*** Opening of Data provided ***

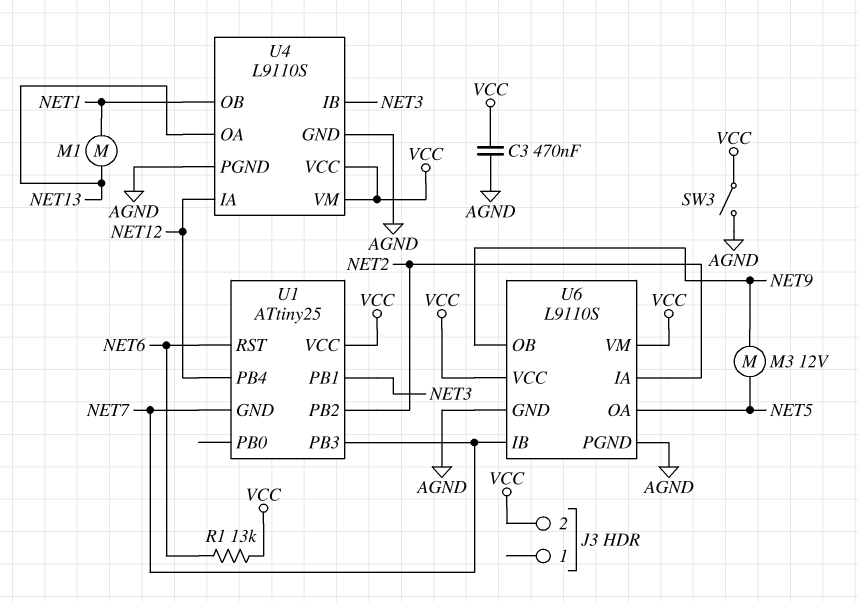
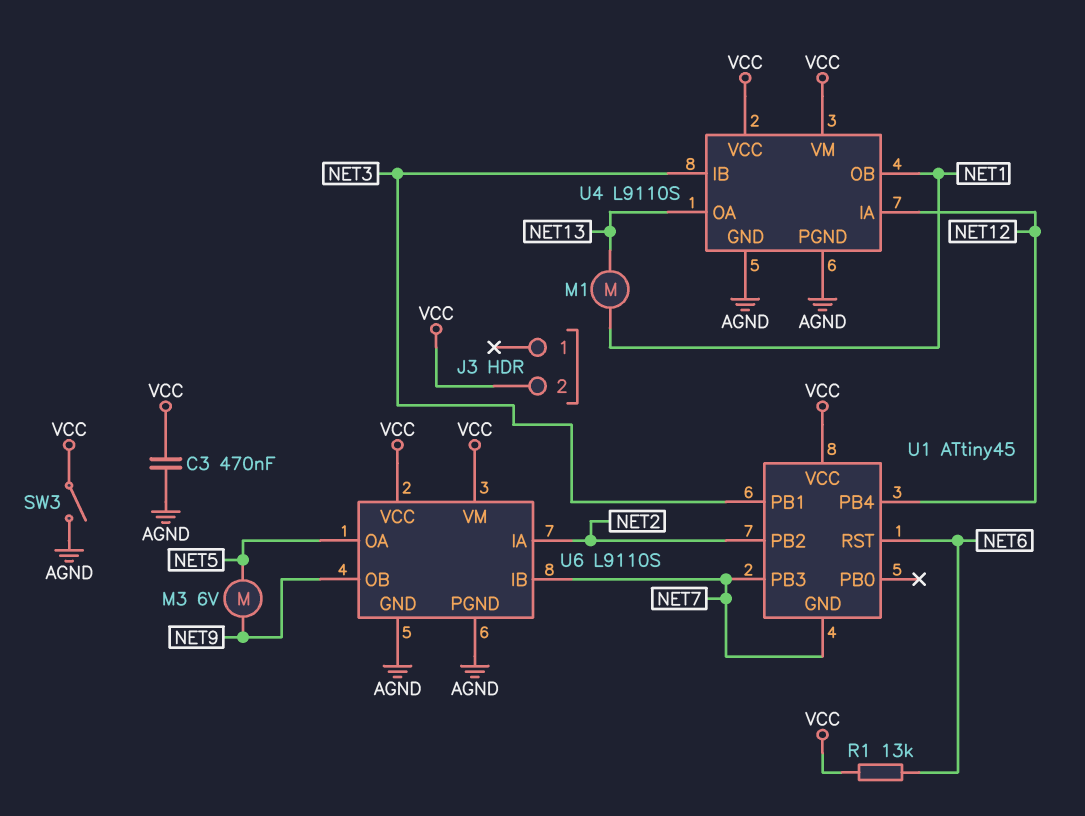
M3: motor 12V (NET5, NET9) -> motor 6V (NET5, NET9)
U1: ATtiny25 -> ATtiny45

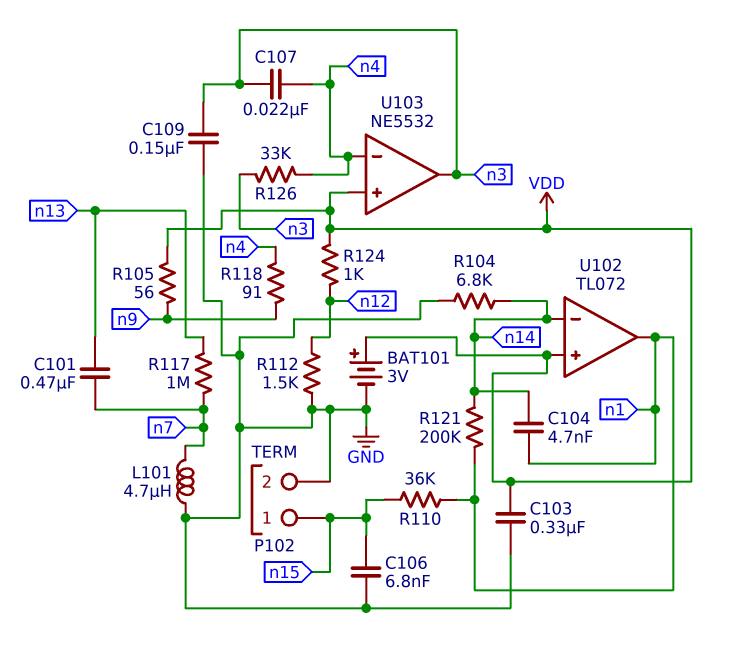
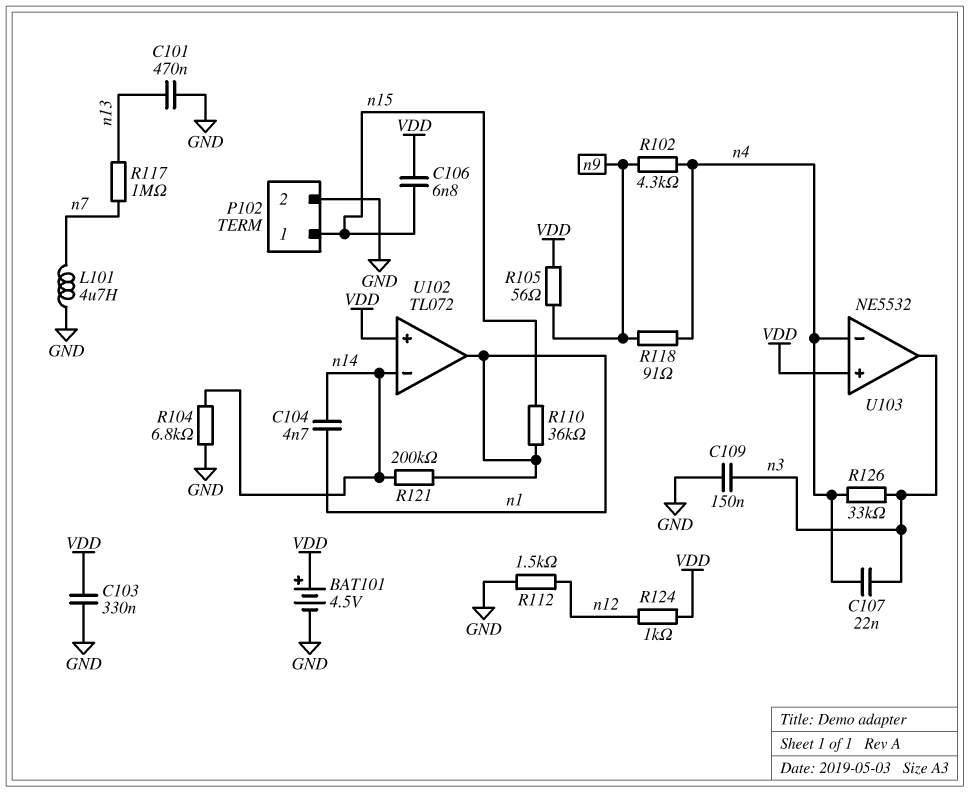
BAT101: 3V (plus VDD, minus GND) -> 4.5V (plus VDD, minus GND)
C101: 470nF (n7, n13) -> 470nF (GND, n13)
C106: 6.8nF (GND, n15) -> 6.8nF (VDD, n15)
R102: none -> 4.3k (n4, n9)

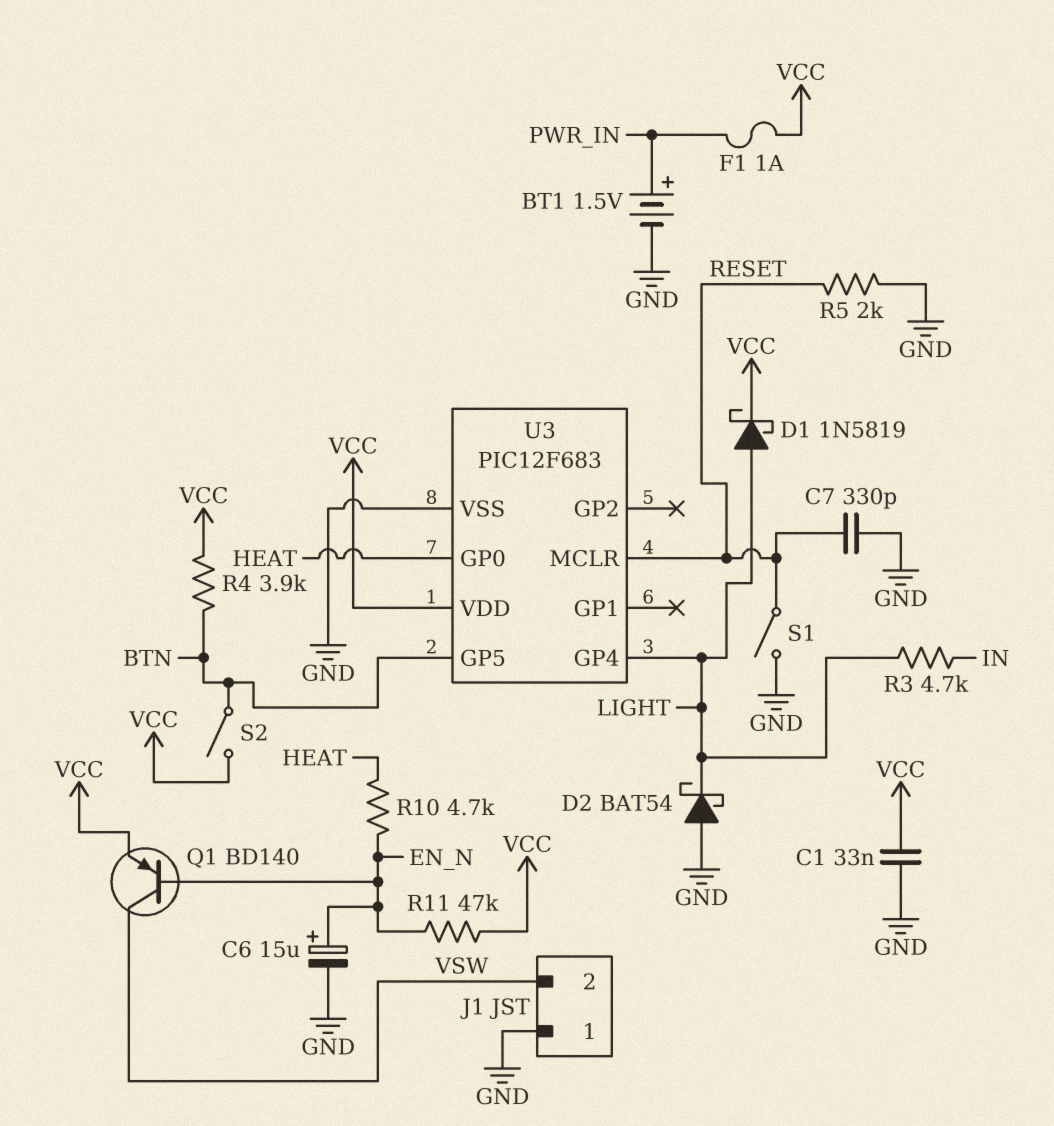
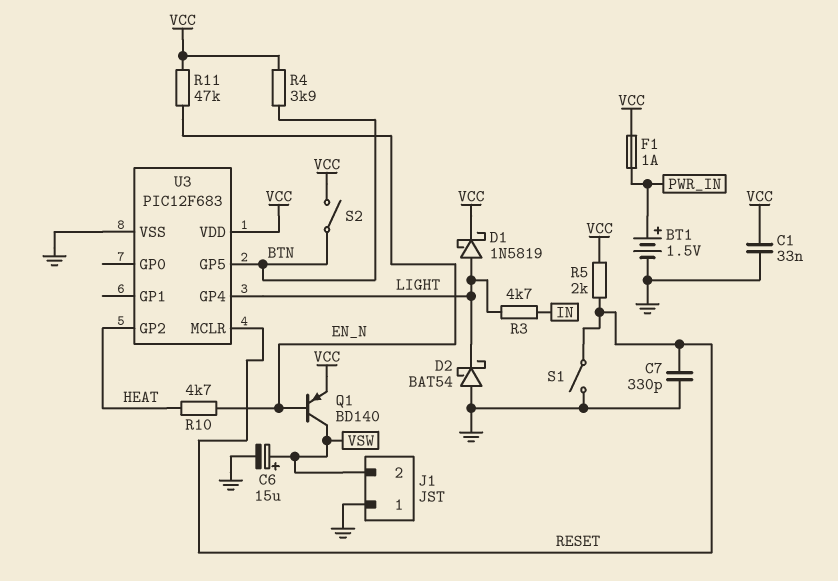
C6: 15uF (plus EN_N, minus GND) -> 15uF (plus VSW, minus GND)
R5: 2k (GND, RESET) -> 2k (RESET, VCC)
U3 pin GP0: HEAT -> none
U3 pin GP2: none -> HEAT

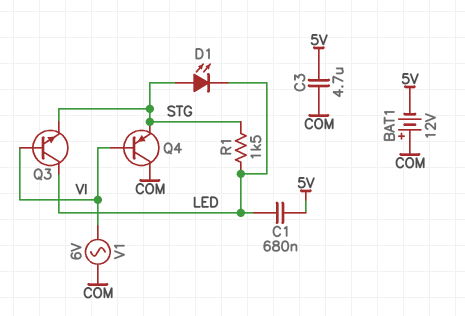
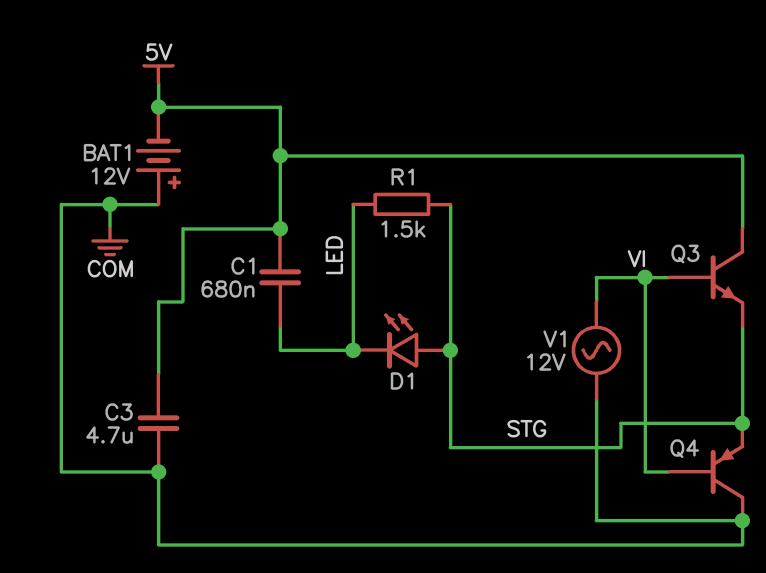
Q3: NPN (B VI, C LED, E STG) -> NPN (B VI, C 5V, E STG)
V1: AC 6V (COM, VI) -> AC 12V (COM, VI)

*** Close of Data provided ***

What to do
Please give the records above again exactly as they stand, with no pictures.

Answer to the exercise
M3: motor 12V (NET5, NET9) -> motor 6V (NET5, NET9)
U1: ATtiny25 -> ATtiny45

BAT101: 3V (plus VDD, minus GND) -> 4.5V (plus VDD, minus GND)
C101: 470nF (n7, n13) -> 470nF (GND, n13)
C106: 6.8nF (GND, n15) -> 6.8nF (VDD, n15)
R102: none -> 4.3k (n4, n9)

C6: 15uF (plus EN_N, minus GND) -> 15uF (plus VSW, minus GND)
R5: 2k (GND, RESET) -> 2k (RESET, VCC)
U3 pin GP0: HEAT -> none
U3 pin GP2: none -> HEAT

Q3: NPN (B VI, C LED, E STG) -> NPN (B VI, C 5V, E STG)
V1: AC 6V (COM, VI) -> AC 12V (COM, VI)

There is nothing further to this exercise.